(Extracted data)

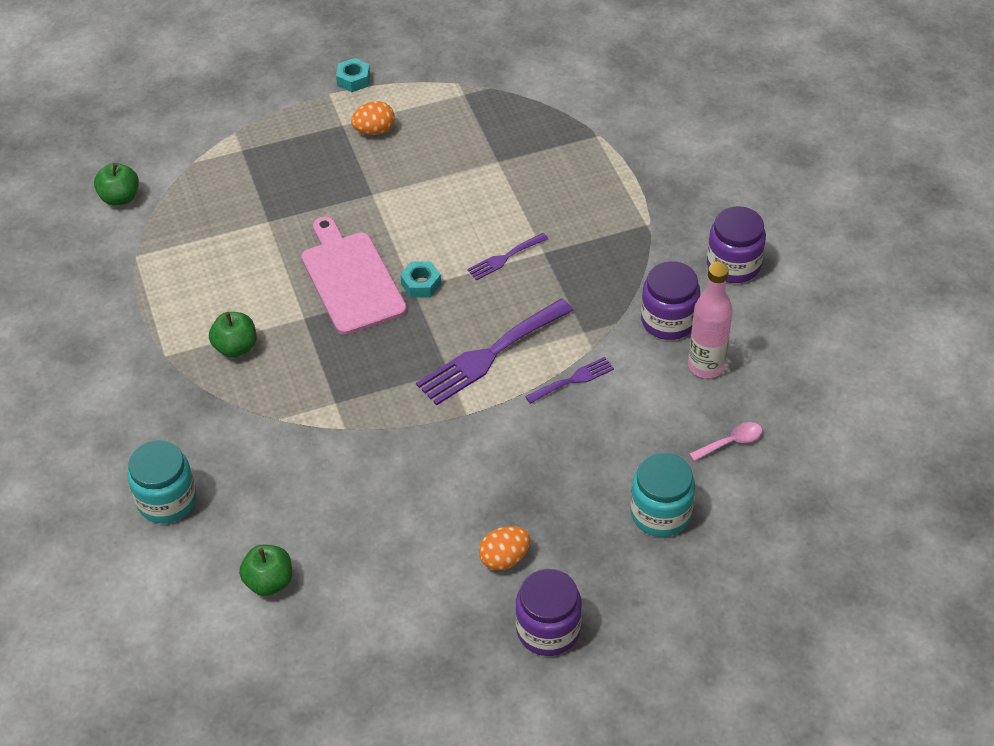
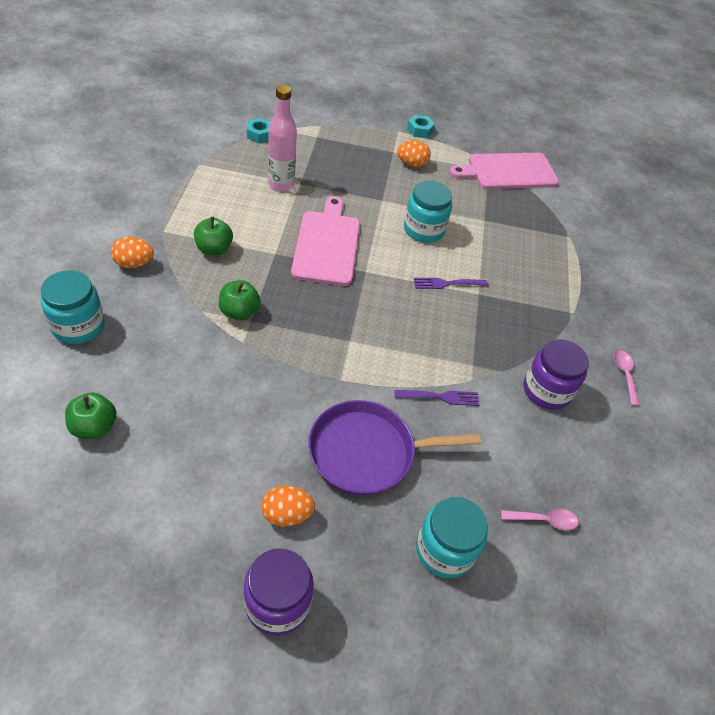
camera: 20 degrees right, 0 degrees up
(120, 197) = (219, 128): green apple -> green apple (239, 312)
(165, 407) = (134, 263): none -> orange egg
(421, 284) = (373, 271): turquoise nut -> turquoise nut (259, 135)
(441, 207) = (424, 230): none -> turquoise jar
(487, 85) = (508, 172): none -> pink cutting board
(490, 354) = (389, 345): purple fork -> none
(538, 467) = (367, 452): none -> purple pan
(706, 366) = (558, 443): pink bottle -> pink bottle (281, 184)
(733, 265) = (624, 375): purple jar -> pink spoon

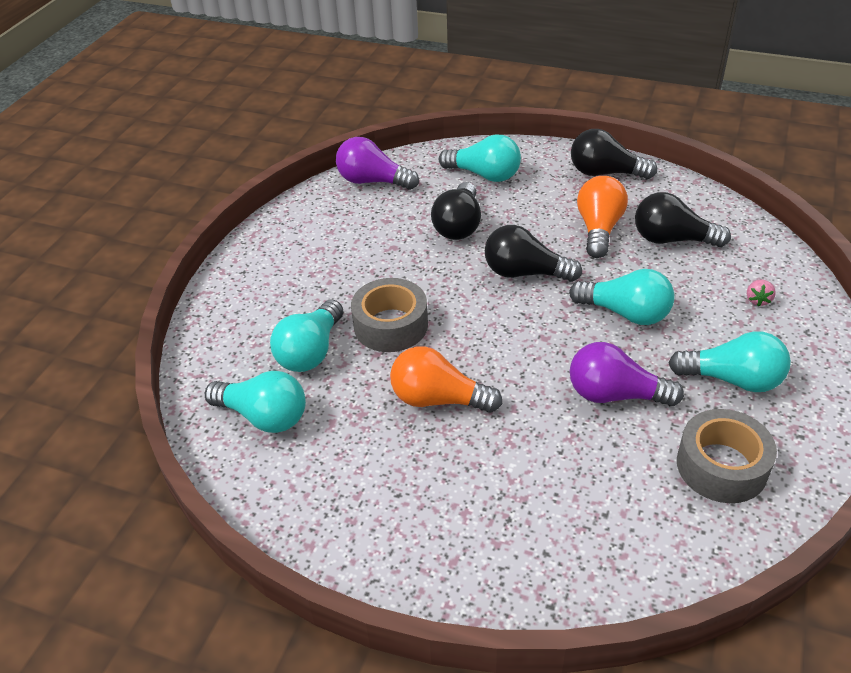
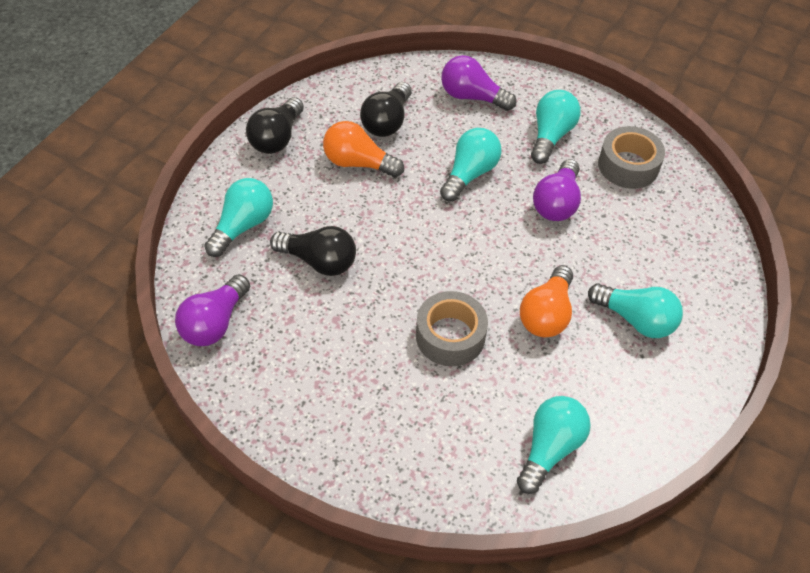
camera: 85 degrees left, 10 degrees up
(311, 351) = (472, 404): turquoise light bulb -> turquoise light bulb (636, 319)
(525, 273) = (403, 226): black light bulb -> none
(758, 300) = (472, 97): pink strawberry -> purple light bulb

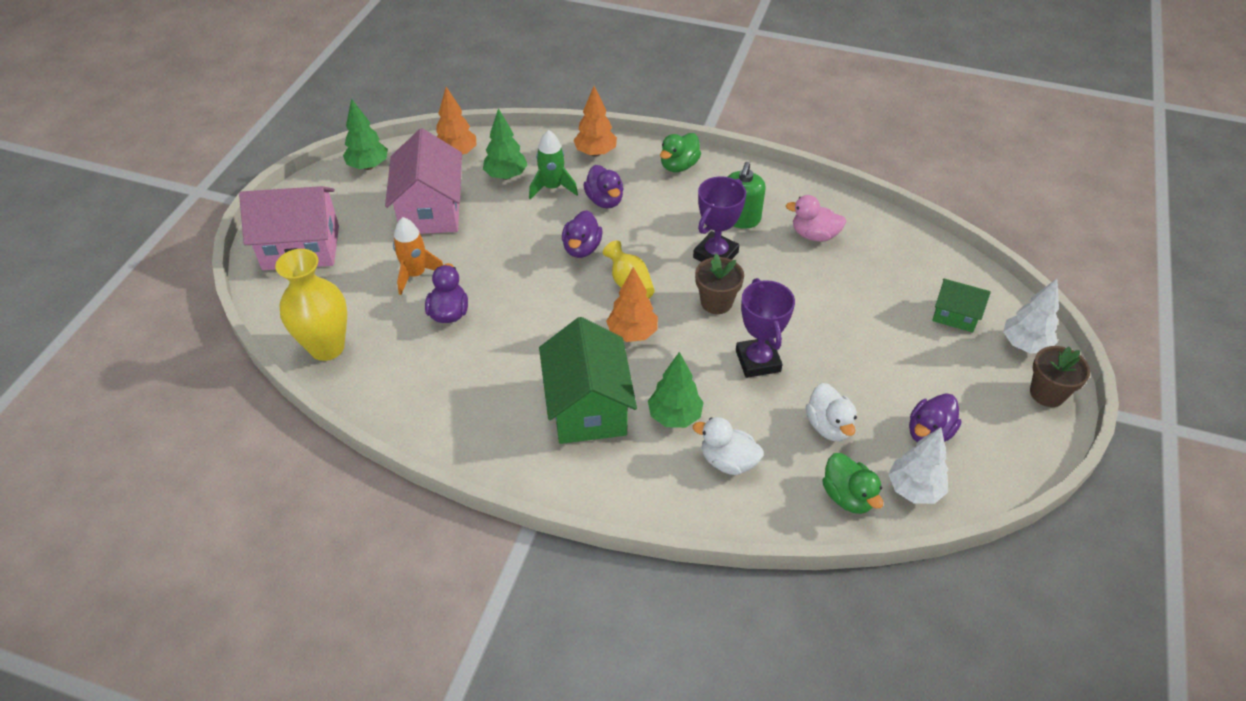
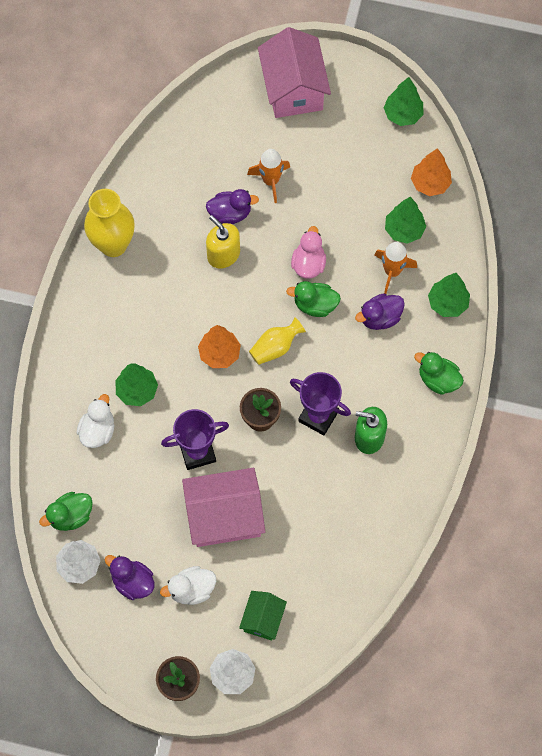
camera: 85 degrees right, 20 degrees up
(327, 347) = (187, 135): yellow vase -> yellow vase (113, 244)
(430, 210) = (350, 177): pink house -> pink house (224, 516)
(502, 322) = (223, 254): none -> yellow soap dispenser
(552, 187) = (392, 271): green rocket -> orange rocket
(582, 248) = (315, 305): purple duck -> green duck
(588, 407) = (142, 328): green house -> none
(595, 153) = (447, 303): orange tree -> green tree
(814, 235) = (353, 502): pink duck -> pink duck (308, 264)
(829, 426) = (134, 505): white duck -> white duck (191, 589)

(End Extracted data)

From the entries above, pull out each line that includes "turquoise".

> Reply to the exercise:
(421, 284) = (373, 271): turquoise nut -> turquoise nut (259, 135)
(441, 207) = (424, 230): none -> turquoise jar
(311, 351) = (472, 404): turquoise light bulb -> turquoise light bulb (636, 319)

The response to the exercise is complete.